**Instructions for the task:**
Please restate each entry that appears below word for word, without its pictures.

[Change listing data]
"""

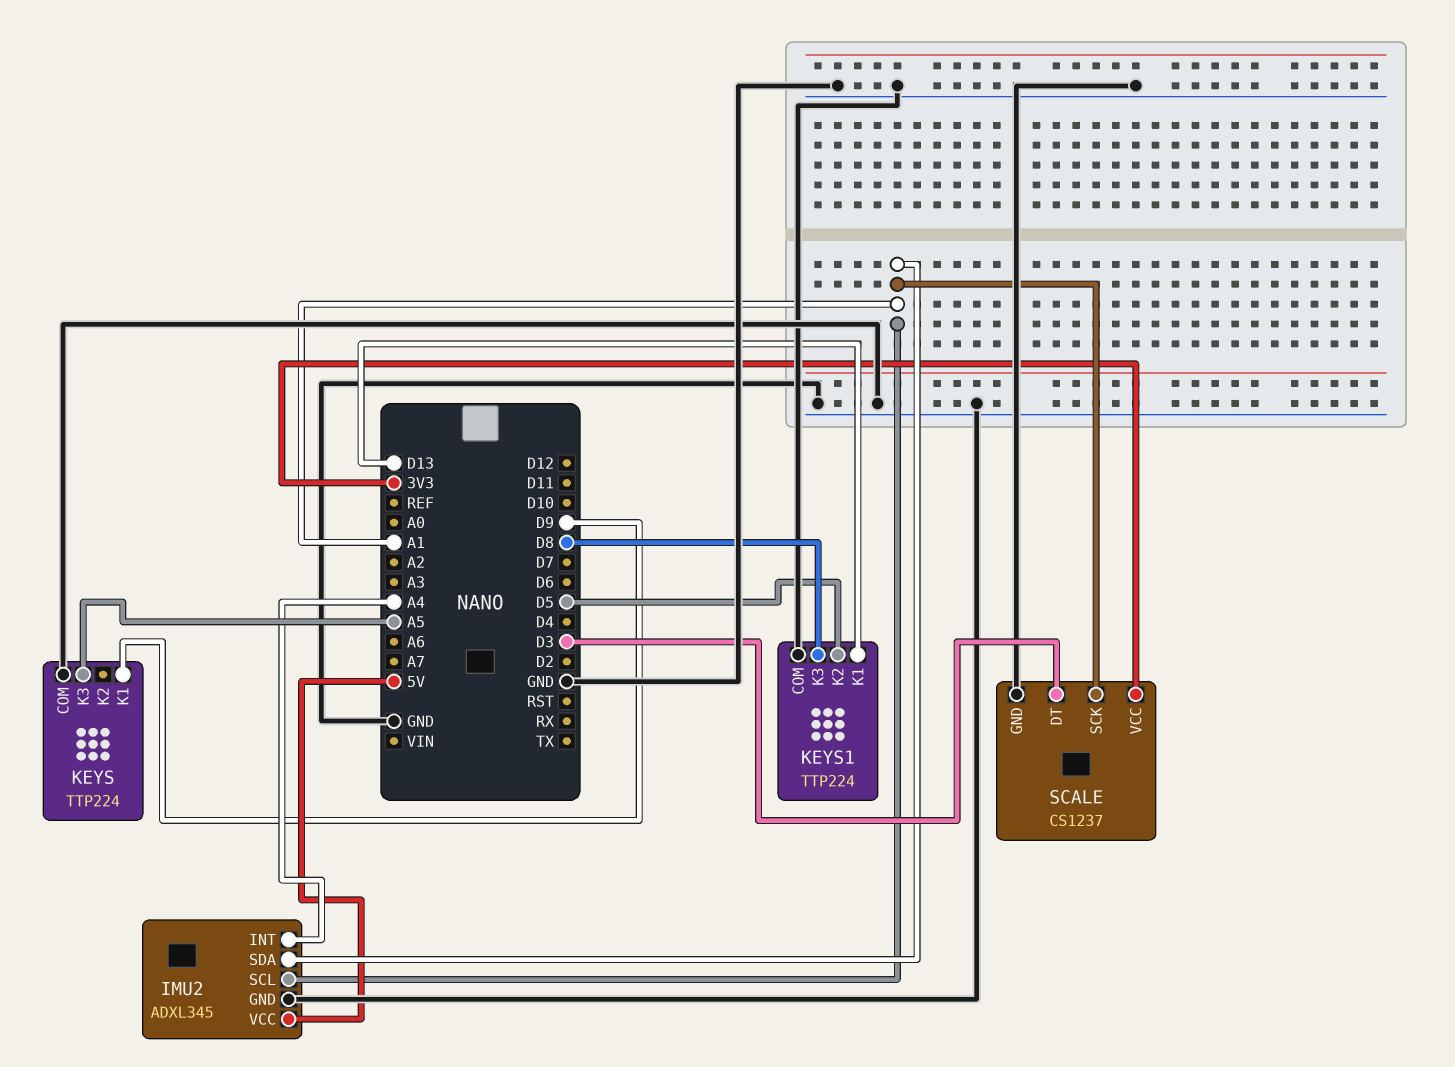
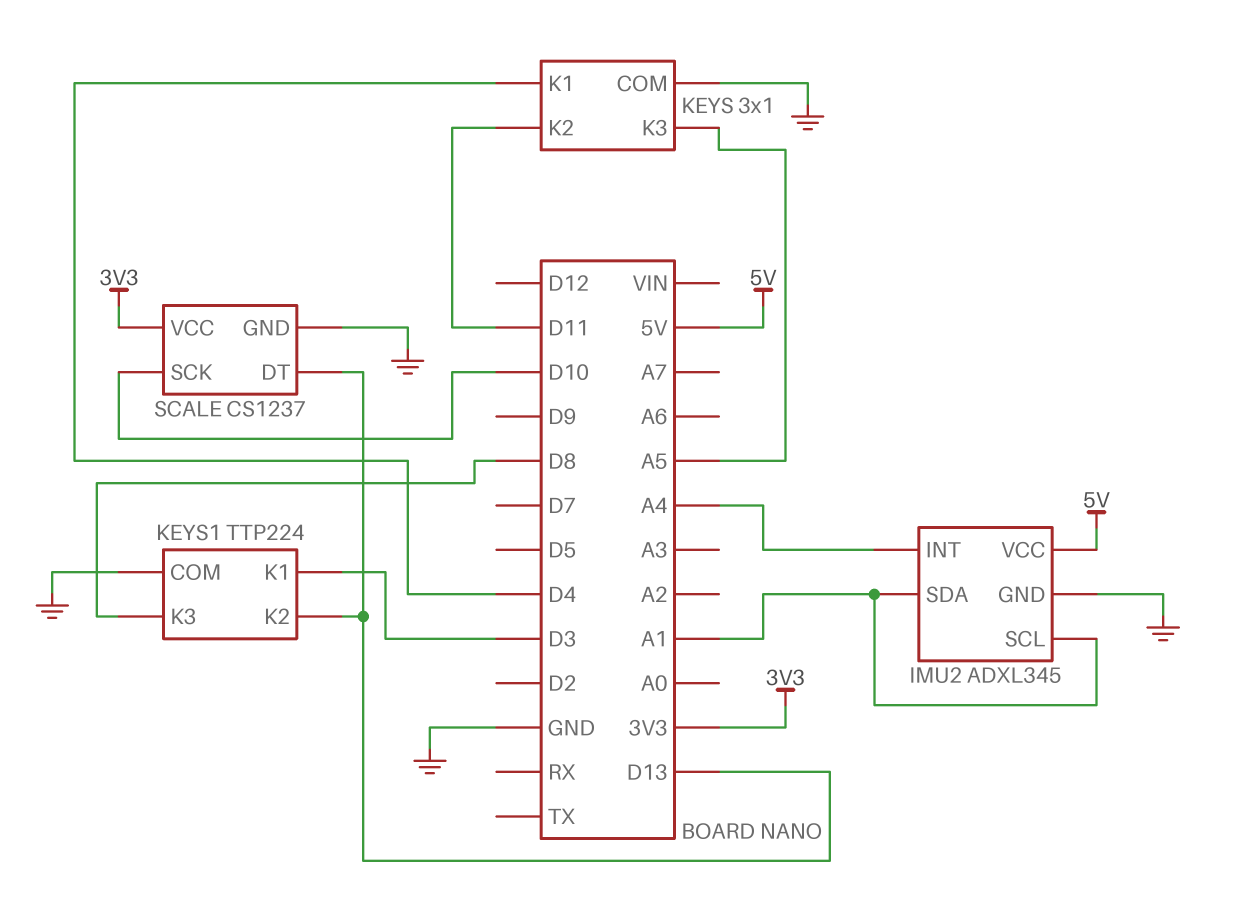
KEYS: TTP224 -> 3x1
KEYS pin K1: D9 -> D4
KEYS pin K2: none -> D11
KEYS1 pin K1: D13 -> D3
KEYS1 pin K2: D5 -> D13
SCALE pin DT: D3 -> D13
SCALE pin SCK: A1 -> D10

"""

**Output of the task:**
KEYS: TTP224 -> 3x1
KEYS pin K1: D9 -> D4
KEYS pin K2: none -> D11
KEYS1 pin K1: D13 -> D3
KEYS1 pin K2: D5 -> D13
SCALE pin DT: D3 -> D13
SCALE pin SCK: A1 -> D10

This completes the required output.